### [DIRECTIONS FOR THIS TASK]
Rewrite the rows from the line containing "81: 12:03 -> 9:07" through the line containing "4: 11:16 -> 11:12", both included, as a Markdown table with the columns Index and Line, where Index numbers each line. Leave out blank lines and the pictures.
· · · · · · ·
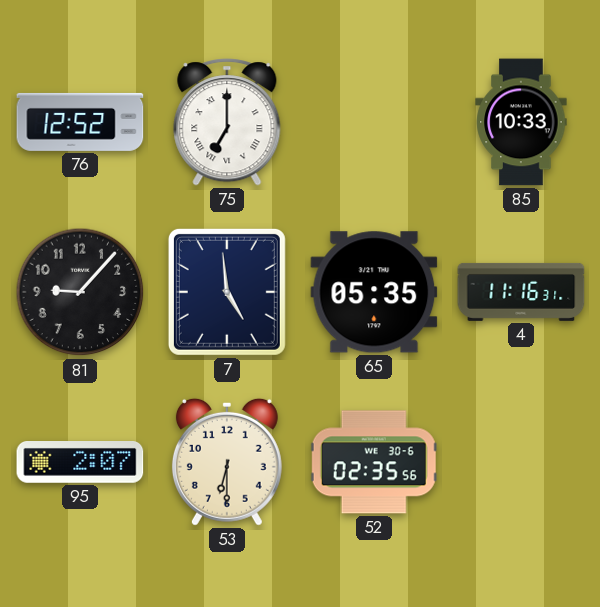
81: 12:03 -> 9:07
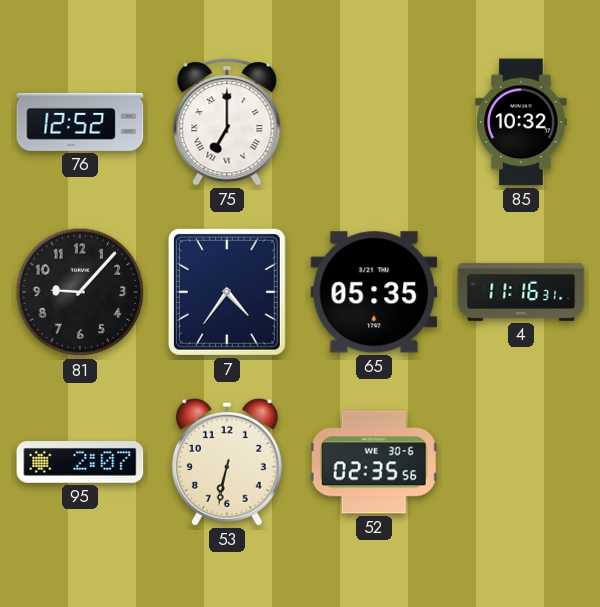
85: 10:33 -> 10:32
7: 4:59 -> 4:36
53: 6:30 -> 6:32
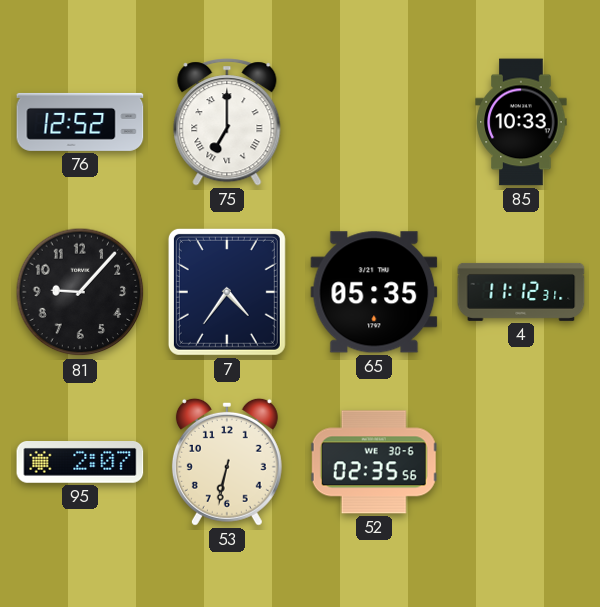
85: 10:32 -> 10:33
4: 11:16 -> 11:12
· · · · · · ·
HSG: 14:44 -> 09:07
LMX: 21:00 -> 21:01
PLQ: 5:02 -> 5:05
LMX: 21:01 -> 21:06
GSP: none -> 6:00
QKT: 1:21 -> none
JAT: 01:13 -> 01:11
· · · · · · ·
### [RESPONSE TO THE TASK]
| Index | Line |
|---|---|
| 1 | 81: 12:03 -> 9:07 |
| 2 | 85: 10:33 -> 10:32 |
| 3 | 7: 4:59 -> 4:36 |
| 4 | 53: 6:30 -> 6:32 |
| 5 | 85: 10:32 -> 10:33 |
| 6 | 4: 11:16 -> 11:12 |